● AIM
Which lines in the material below contain the string "kern", with case counting? Pick out each of those lines and copy it.

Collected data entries
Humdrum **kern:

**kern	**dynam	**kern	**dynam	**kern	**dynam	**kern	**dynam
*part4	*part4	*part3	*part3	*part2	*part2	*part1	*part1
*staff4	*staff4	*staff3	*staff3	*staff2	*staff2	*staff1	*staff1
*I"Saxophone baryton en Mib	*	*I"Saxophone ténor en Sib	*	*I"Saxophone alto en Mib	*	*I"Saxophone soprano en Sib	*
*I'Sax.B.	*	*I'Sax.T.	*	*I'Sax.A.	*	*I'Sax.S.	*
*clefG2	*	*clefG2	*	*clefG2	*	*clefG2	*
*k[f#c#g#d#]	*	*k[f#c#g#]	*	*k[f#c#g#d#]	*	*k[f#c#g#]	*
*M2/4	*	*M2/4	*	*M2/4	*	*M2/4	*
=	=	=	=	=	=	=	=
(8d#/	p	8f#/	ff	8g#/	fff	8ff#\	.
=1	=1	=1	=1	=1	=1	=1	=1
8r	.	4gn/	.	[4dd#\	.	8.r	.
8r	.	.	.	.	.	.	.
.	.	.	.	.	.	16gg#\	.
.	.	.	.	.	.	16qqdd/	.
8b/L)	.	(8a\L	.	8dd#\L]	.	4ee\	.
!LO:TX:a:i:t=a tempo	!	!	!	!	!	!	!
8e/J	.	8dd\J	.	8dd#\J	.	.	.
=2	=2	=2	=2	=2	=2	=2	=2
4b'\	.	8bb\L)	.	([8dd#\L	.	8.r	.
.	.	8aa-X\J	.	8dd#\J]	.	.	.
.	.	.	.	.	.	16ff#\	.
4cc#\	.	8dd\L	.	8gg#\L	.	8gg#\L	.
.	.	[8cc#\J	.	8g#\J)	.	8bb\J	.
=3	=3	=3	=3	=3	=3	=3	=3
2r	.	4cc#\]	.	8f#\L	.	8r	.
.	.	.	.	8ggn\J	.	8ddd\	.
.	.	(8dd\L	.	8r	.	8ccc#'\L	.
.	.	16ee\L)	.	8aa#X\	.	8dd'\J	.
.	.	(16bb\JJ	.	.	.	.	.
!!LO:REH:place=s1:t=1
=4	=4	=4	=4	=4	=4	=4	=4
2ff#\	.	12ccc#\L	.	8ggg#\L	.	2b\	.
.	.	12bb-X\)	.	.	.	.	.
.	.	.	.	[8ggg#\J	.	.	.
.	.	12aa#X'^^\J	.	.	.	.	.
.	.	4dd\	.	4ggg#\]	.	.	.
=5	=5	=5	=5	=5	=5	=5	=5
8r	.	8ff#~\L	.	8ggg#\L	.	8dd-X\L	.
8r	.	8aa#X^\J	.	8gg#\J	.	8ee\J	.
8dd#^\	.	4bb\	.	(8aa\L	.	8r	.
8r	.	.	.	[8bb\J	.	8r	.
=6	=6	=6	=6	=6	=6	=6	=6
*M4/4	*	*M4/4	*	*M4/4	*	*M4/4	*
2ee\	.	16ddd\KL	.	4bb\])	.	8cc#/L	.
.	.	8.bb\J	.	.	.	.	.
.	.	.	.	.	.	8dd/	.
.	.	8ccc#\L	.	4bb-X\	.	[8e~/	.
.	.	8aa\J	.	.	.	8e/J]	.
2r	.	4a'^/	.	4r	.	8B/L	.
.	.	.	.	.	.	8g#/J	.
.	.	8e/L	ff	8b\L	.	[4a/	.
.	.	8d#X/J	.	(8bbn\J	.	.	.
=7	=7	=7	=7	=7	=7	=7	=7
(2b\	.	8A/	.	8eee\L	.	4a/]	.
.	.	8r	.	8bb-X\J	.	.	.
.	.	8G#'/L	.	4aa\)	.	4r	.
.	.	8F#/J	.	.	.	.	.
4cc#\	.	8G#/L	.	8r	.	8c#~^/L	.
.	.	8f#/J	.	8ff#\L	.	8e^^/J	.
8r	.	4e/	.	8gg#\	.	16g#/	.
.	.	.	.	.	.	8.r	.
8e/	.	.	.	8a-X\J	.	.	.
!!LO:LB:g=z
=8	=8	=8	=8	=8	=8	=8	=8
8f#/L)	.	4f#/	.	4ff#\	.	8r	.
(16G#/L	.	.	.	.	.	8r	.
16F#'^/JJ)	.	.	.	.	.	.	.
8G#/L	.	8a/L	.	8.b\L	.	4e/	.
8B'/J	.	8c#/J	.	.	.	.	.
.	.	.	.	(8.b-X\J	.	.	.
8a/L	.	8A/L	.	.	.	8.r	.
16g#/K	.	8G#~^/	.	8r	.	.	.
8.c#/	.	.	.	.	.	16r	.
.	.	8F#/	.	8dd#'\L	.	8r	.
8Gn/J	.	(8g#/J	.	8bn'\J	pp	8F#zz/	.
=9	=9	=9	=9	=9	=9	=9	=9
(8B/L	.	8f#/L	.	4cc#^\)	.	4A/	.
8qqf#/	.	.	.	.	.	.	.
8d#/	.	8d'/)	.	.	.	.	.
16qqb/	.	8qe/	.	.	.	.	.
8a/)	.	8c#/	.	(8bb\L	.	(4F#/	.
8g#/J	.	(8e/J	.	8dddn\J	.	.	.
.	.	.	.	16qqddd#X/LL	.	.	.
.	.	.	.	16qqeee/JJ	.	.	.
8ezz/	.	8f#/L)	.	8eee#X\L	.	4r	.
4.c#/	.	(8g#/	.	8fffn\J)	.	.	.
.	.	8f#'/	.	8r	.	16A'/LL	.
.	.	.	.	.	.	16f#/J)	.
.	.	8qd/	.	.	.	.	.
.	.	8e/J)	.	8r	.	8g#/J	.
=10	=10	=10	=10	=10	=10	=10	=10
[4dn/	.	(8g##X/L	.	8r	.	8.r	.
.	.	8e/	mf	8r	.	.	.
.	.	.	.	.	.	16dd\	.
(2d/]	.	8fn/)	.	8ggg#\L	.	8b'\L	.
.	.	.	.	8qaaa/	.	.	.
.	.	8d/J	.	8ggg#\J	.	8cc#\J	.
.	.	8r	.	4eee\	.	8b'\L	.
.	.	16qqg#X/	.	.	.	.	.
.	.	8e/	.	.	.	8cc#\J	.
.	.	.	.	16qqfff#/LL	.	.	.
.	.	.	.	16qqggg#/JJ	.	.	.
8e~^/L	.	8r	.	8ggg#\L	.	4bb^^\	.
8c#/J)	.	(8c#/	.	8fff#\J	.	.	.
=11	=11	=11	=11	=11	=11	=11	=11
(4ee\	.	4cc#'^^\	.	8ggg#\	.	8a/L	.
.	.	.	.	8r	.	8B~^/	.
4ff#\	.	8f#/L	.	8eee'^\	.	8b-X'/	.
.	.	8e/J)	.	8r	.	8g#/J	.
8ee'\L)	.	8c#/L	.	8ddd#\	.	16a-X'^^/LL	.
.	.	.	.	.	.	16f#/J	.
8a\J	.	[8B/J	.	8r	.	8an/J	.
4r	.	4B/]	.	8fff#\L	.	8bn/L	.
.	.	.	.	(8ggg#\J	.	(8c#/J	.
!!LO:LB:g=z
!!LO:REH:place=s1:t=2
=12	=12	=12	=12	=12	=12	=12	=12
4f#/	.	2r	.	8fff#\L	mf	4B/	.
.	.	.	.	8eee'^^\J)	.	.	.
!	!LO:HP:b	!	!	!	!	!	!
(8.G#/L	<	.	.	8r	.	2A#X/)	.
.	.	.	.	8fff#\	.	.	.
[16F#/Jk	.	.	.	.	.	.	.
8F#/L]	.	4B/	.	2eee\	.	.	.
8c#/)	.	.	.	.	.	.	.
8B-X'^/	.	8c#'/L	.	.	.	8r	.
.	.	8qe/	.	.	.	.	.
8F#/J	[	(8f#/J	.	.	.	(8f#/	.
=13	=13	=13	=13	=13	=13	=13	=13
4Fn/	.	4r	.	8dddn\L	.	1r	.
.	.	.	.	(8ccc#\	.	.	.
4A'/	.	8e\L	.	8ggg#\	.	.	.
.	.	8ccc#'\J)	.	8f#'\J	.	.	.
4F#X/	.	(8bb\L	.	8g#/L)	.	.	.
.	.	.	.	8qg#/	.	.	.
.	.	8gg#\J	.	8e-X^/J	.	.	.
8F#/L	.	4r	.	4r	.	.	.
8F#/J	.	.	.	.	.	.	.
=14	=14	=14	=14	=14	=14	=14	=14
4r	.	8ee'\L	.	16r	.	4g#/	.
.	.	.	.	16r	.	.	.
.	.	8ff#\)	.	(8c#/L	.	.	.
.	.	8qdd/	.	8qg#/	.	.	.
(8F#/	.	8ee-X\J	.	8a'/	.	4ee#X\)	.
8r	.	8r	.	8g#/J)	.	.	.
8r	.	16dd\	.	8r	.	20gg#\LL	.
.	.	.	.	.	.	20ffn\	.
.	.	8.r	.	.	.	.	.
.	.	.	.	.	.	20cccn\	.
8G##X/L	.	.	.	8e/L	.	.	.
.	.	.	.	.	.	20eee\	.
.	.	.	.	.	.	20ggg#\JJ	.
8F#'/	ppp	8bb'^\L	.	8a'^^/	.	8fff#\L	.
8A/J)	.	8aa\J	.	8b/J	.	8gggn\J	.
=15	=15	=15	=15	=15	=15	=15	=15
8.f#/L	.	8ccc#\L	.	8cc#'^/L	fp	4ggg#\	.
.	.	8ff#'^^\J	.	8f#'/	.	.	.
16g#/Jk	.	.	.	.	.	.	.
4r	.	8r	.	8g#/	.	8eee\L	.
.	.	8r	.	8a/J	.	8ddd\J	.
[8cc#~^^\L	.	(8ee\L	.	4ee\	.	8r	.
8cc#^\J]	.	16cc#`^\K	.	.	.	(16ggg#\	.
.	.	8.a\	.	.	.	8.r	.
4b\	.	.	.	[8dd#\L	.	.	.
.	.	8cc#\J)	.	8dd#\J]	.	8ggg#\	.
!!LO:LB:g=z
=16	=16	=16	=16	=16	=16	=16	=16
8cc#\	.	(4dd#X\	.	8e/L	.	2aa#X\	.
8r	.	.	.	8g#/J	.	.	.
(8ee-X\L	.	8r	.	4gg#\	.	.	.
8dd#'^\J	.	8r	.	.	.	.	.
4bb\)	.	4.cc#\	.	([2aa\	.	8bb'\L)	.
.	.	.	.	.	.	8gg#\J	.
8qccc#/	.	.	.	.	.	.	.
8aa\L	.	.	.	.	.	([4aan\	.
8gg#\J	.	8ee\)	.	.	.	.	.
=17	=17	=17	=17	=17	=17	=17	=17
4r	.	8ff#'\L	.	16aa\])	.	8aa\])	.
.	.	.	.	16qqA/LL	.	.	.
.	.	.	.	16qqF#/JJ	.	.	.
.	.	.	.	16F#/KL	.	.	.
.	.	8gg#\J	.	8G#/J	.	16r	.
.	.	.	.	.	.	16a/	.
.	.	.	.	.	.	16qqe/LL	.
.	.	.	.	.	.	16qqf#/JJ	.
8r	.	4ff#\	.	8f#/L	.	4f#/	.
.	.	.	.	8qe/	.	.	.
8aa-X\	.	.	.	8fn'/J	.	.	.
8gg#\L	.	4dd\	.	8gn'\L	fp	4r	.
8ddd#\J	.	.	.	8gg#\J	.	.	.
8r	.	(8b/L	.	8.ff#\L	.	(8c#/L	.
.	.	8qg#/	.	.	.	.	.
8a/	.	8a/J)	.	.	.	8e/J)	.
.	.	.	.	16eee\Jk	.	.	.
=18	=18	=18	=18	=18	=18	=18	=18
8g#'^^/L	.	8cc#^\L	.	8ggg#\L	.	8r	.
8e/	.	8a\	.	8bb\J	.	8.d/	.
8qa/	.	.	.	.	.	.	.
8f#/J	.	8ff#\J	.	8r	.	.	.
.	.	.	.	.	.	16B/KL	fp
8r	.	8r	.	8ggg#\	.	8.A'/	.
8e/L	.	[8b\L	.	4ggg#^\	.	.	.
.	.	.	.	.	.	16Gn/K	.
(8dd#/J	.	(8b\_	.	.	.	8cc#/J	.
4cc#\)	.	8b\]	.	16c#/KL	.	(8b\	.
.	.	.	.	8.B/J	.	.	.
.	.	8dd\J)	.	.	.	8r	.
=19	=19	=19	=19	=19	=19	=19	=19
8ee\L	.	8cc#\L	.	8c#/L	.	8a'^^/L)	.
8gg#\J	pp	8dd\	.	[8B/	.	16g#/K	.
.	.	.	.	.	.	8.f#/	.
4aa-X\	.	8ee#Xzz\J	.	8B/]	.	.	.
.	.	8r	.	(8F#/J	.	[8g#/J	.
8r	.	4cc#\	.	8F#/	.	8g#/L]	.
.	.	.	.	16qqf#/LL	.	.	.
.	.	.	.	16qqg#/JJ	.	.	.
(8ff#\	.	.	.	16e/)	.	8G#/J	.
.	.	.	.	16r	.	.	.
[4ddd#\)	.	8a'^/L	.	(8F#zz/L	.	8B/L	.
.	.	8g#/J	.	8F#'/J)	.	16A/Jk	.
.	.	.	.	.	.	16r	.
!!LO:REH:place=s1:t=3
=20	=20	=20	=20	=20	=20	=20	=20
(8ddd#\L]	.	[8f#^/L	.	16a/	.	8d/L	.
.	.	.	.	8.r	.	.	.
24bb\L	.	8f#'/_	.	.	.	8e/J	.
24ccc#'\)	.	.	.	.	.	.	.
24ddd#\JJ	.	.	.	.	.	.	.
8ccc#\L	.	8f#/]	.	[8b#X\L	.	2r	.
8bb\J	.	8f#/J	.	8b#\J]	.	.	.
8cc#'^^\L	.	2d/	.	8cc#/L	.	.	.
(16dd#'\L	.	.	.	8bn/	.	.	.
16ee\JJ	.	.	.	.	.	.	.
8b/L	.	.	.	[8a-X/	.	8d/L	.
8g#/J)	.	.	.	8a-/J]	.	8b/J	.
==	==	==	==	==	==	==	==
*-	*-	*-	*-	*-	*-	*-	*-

● SOLVED PROBLEM
Humdrum **kern:
**kern	**dynam	**kern	**dynam	**kern	**dynam	**kern	**dynam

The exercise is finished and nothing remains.